▶ **Supplied data**
+ + + + +
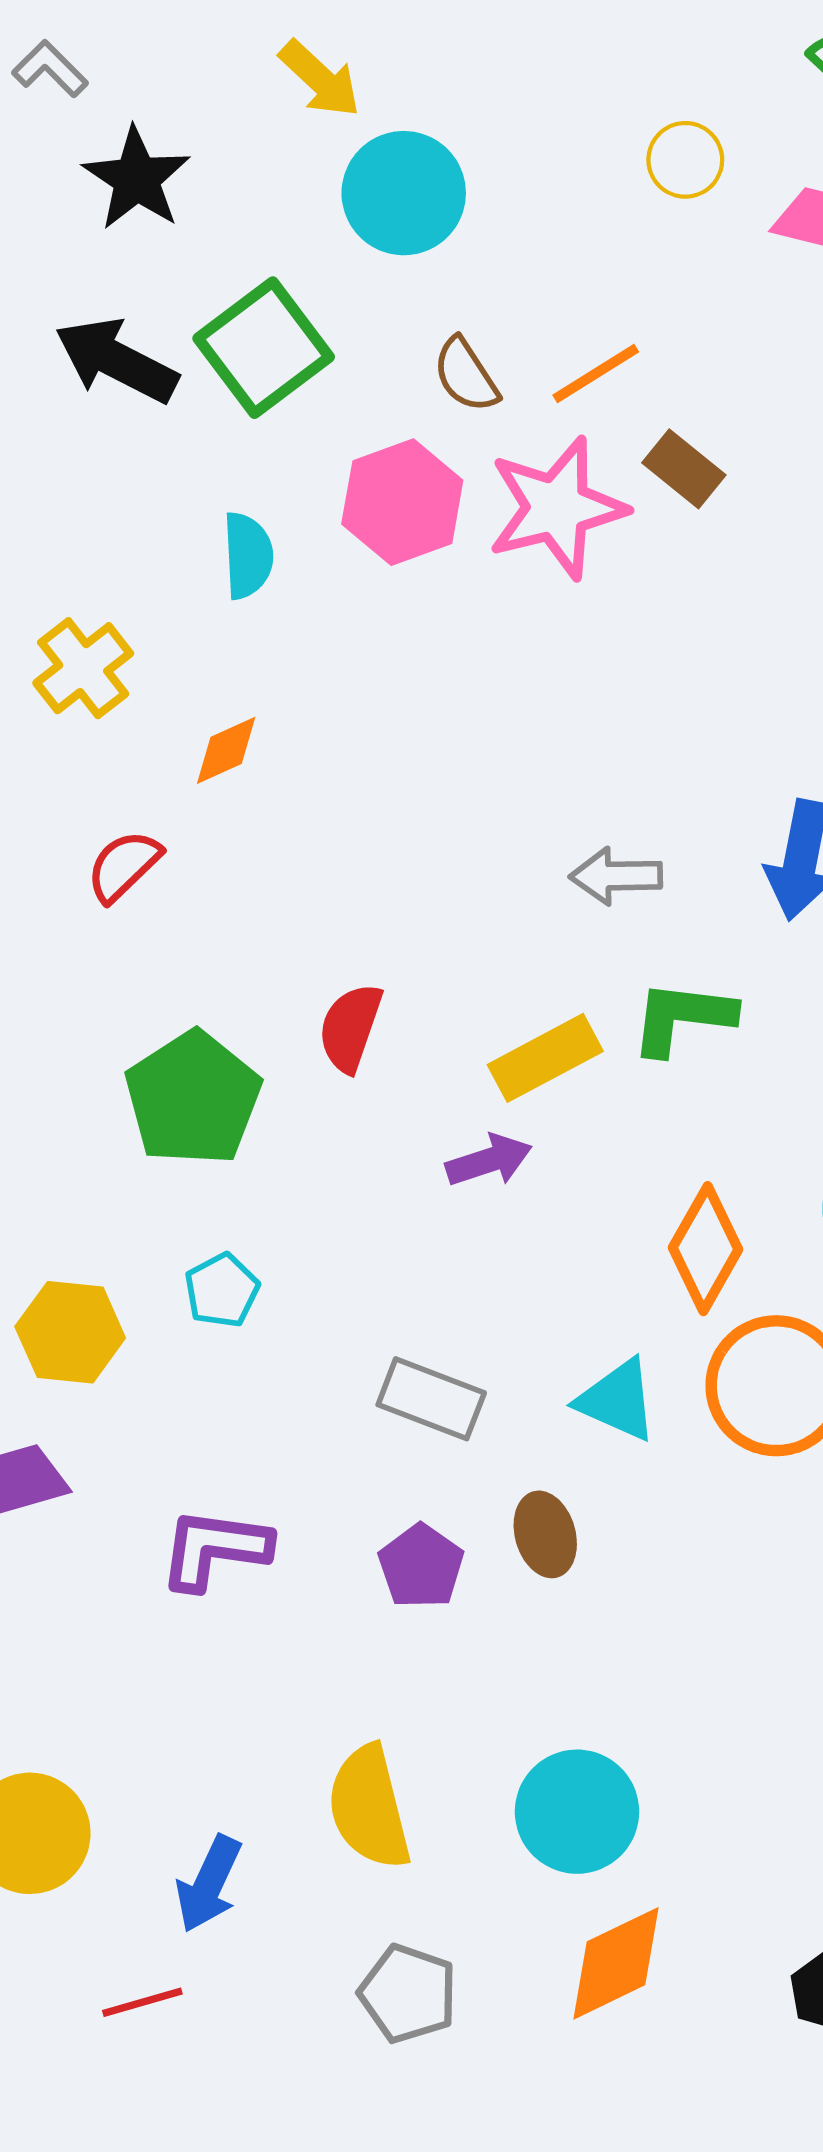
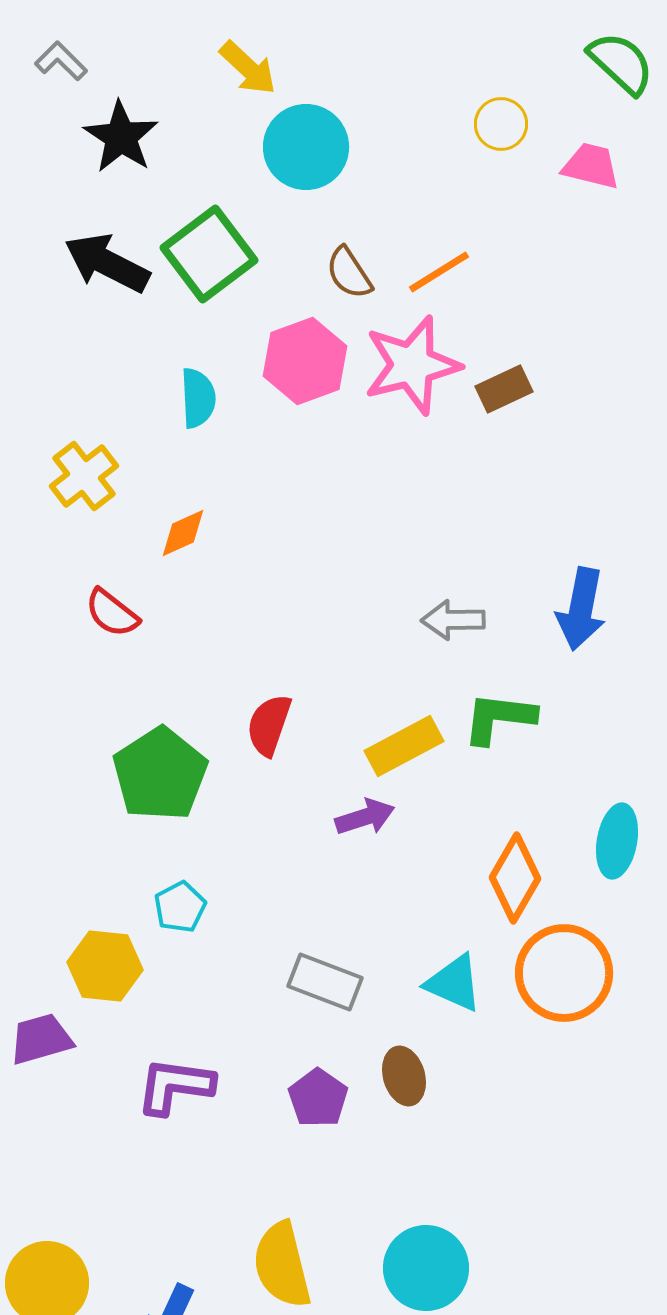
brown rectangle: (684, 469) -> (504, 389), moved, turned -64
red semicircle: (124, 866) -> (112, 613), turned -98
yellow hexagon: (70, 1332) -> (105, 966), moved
+ + + + +
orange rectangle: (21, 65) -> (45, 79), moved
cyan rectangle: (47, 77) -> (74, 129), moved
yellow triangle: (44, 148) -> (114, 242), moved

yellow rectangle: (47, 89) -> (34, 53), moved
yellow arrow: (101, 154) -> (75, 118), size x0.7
+ + + + +
▶ **Instructions to follow**
Return exactly the lines above from the line that has "yellow triangle: (44, 148)" through the line that has "yellow arrow: (101, 154)", inclusive, and nothing else.

▶ **Response for this exercise**
yellow triangle: (44, 148) -> (114, 242), moved

yellow rectangle: (47, 89) -> (34, 53), moved
yellow arrow: (101, 154) -> (75, 118), size x0.7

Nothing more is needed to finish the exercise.